## WHAT IS REQUIRED
In the records below, the line that contains "none -> pink 1x3 brick [965,146,1052,218]" marks the start. Copy it and each line after it through the end, exactly, without pictures.
*** SUPPLIED INFORMATION ***
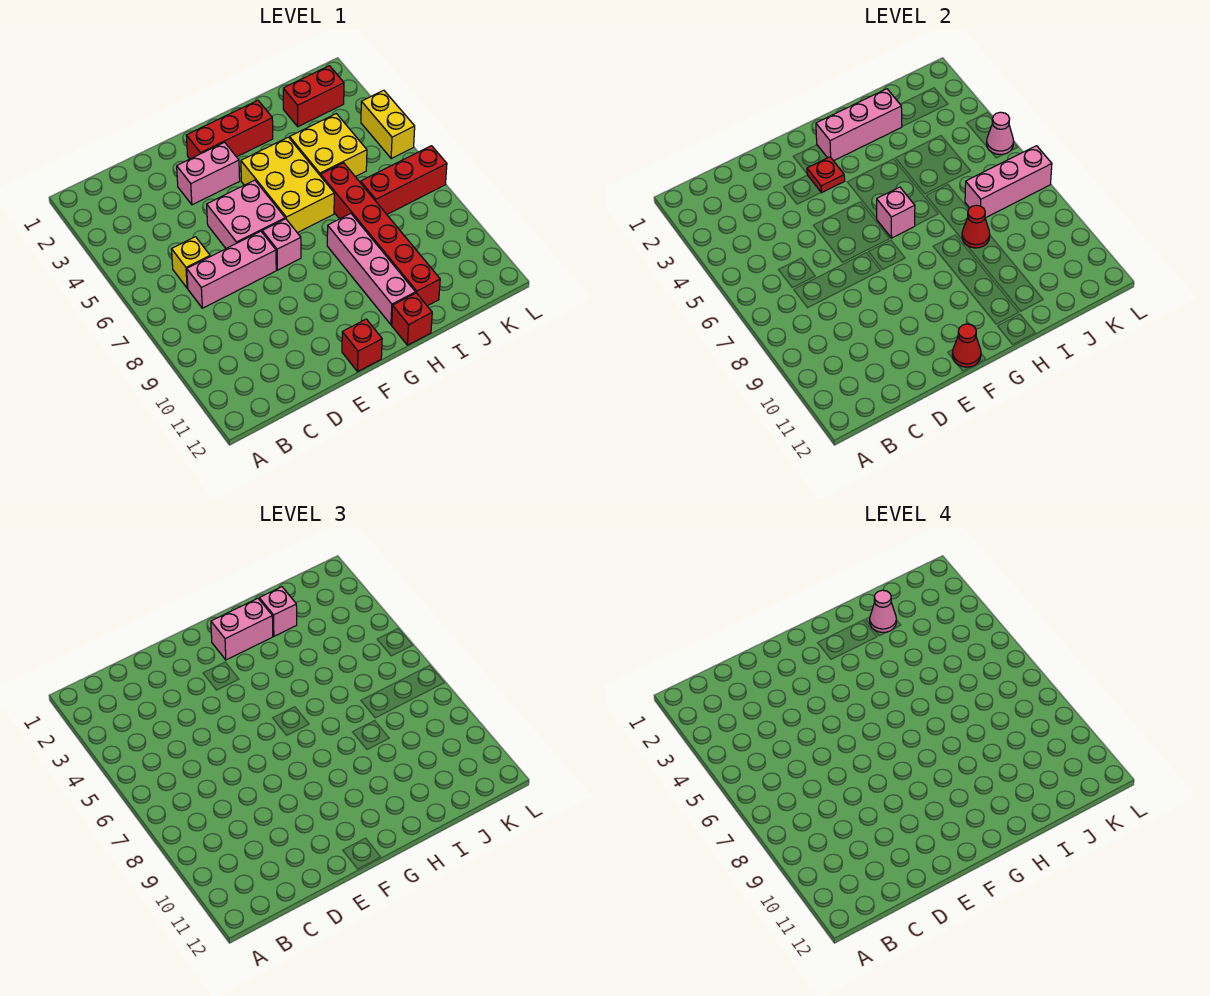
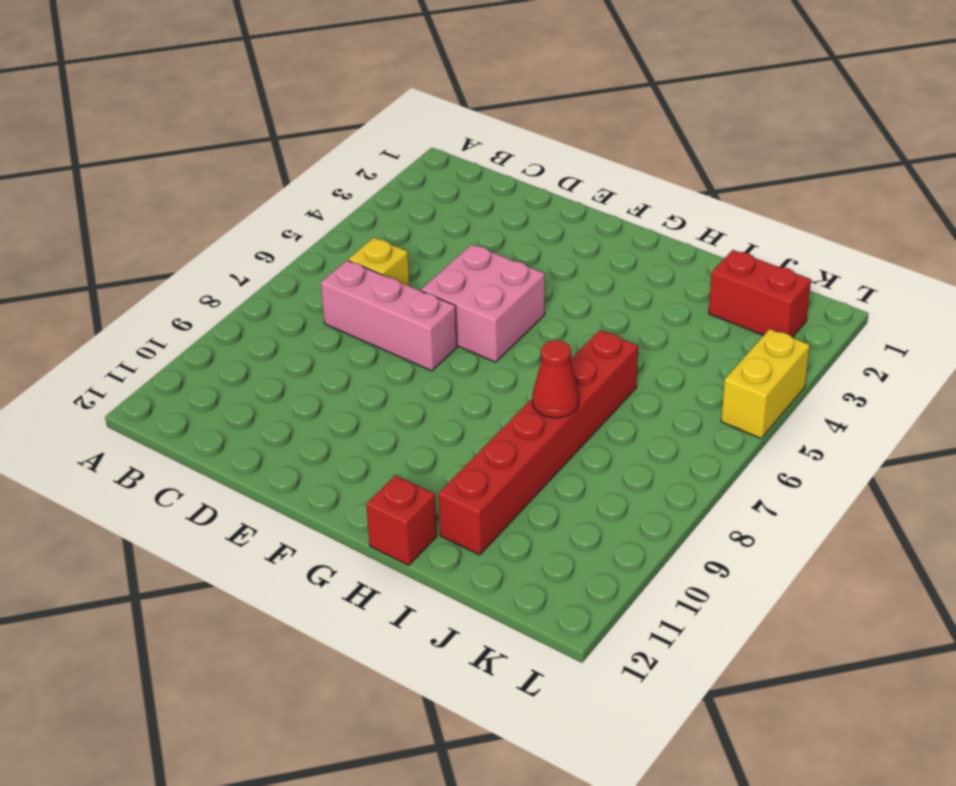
none -> pink 1x2 brick [177,142,240,205]
none -> red 1x3 brick [186,100,273,159]
none -> pink 1x1 brick [262,219,301,270]

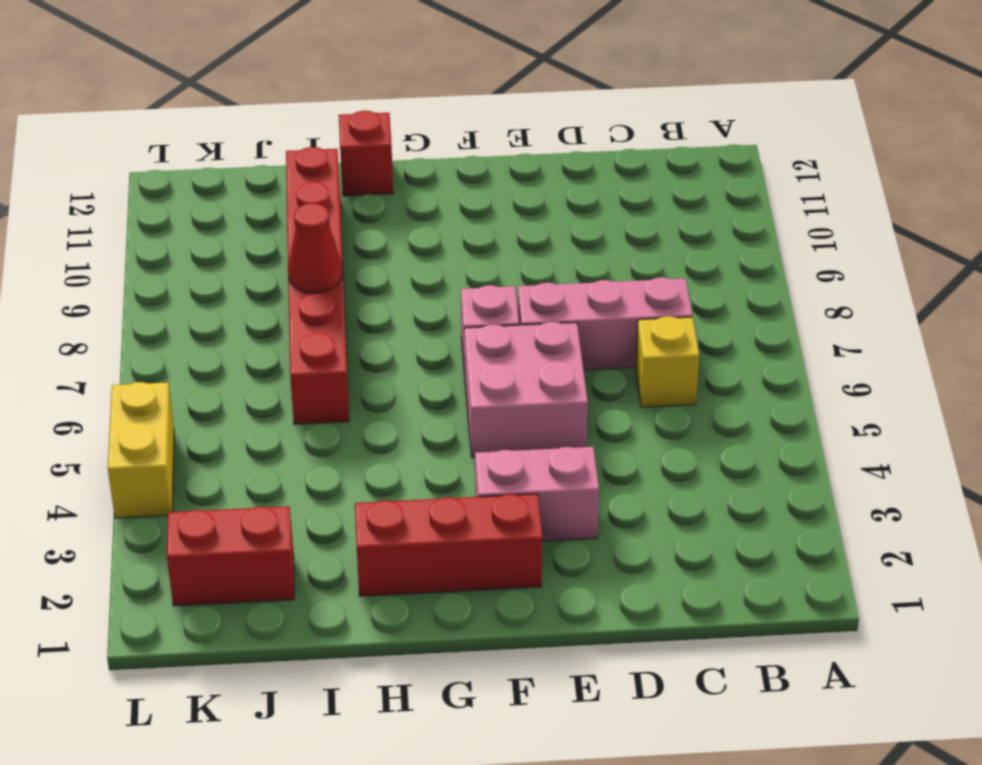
none -> red 1x1 brick [342,319,382,372]
none -> yellow 2x3 brick [241,137,334,233]
none -> pink 1x4 brick [327,214,416,325]

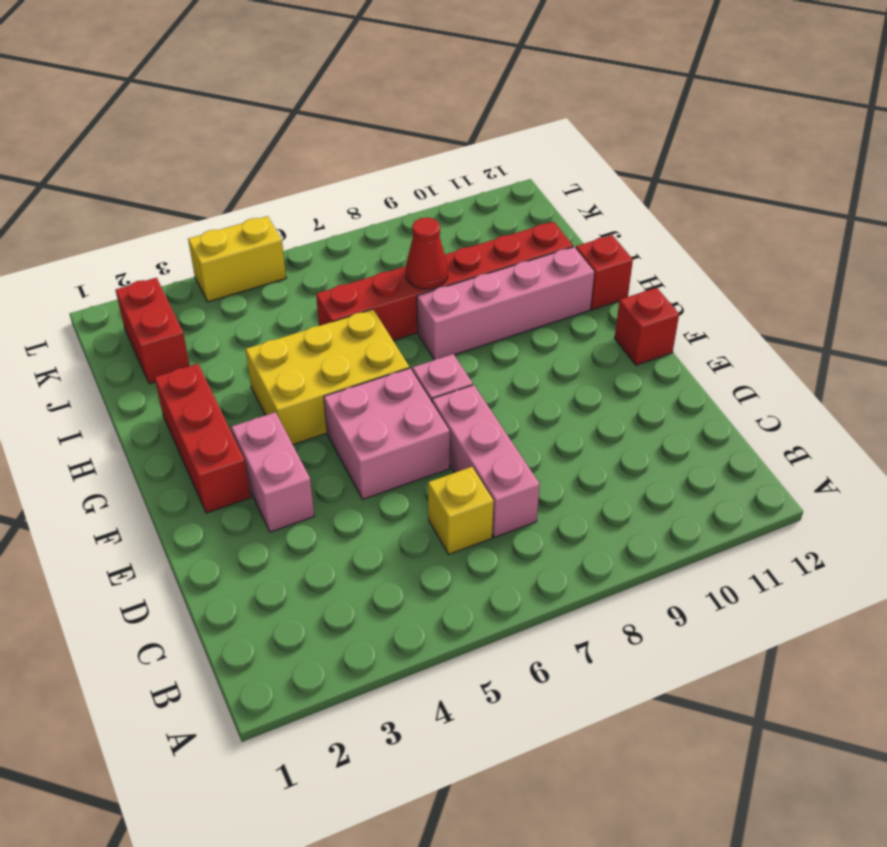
none -> yellow 2x2 brick [290,114,367,177]
none -> red 1x3 brick [361,146,447,214]
none -> red 1x1 plate [807,157,845,193]

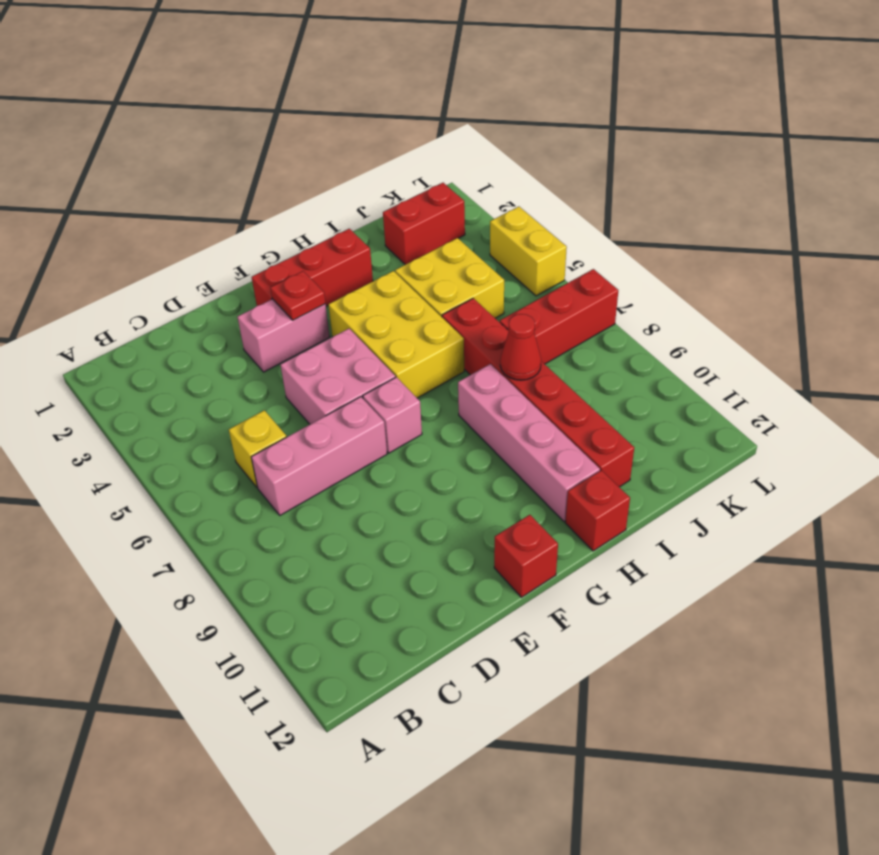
none -> red 1x1 cone [952,324,981,367]
none -> pink 1x3 brick [816,89,902,161]
none -> pink 1x1 brick [876,187,915,238]

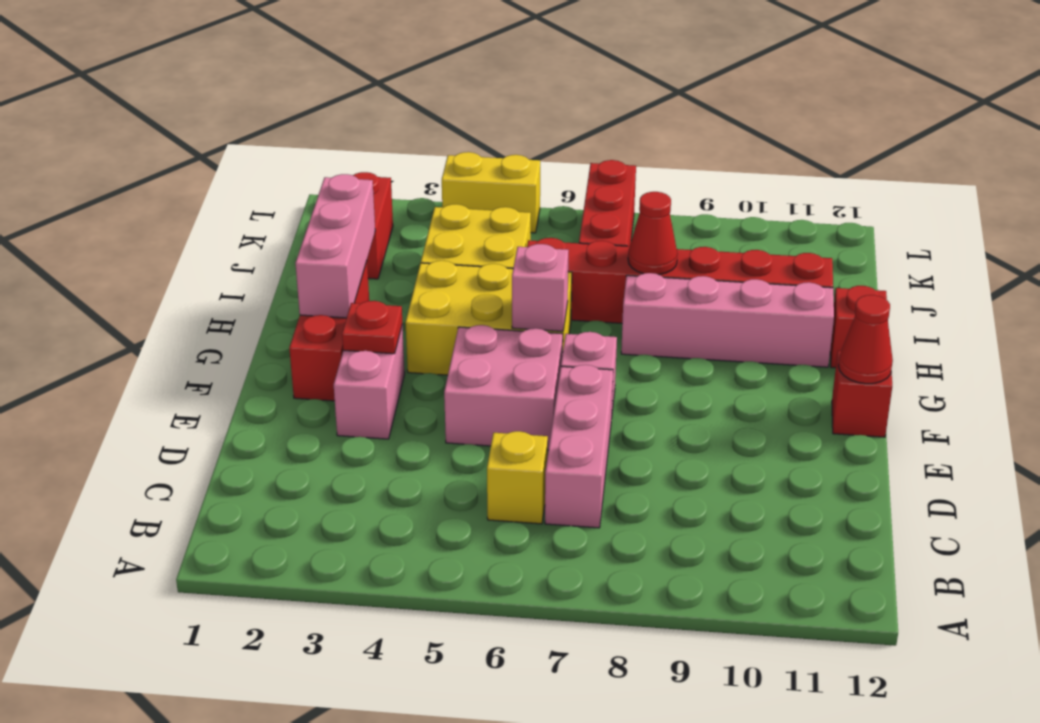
none -> pink 1x3 brick [965,146,1052,218]
none -> pink 1x1 cone [987,112,1014,154]
none -> pink 1x2 brick [211,598,273,660]

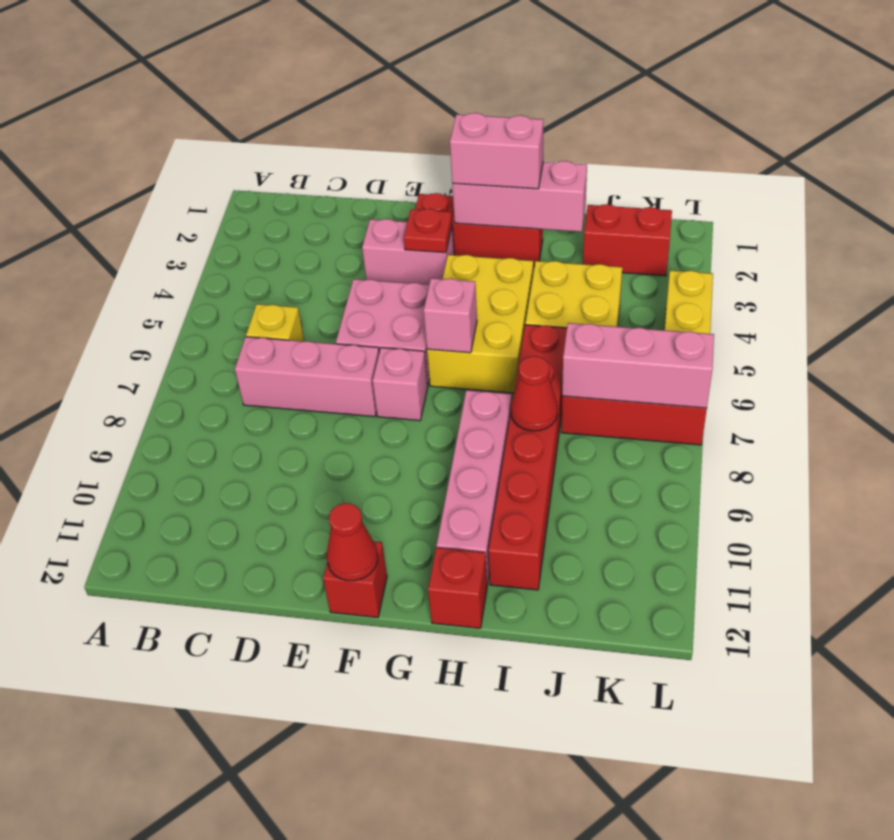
none -> pink 1x1 cone [987,112,1014,154]
none -> pink 1x1 brick [259,587,297,636]
none -> pink 1x1 cone [870,590,896,632]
*** End of SUPPLIED INFORMATION ***
## RESULT FOR THIS EXERCISE
none -> pink 1x3 brick [965,146,1052,218]
none -> pink 1x1 cone [987,112,1014,154]
none -> pink 1x2 brick [211,598,273,660]

none -> pink 1x1 cone [987,112,1014,154]
none -> pink 1x1 brick [259,587,297,636]
none -> pink 1x1 cone [870,590,896,632]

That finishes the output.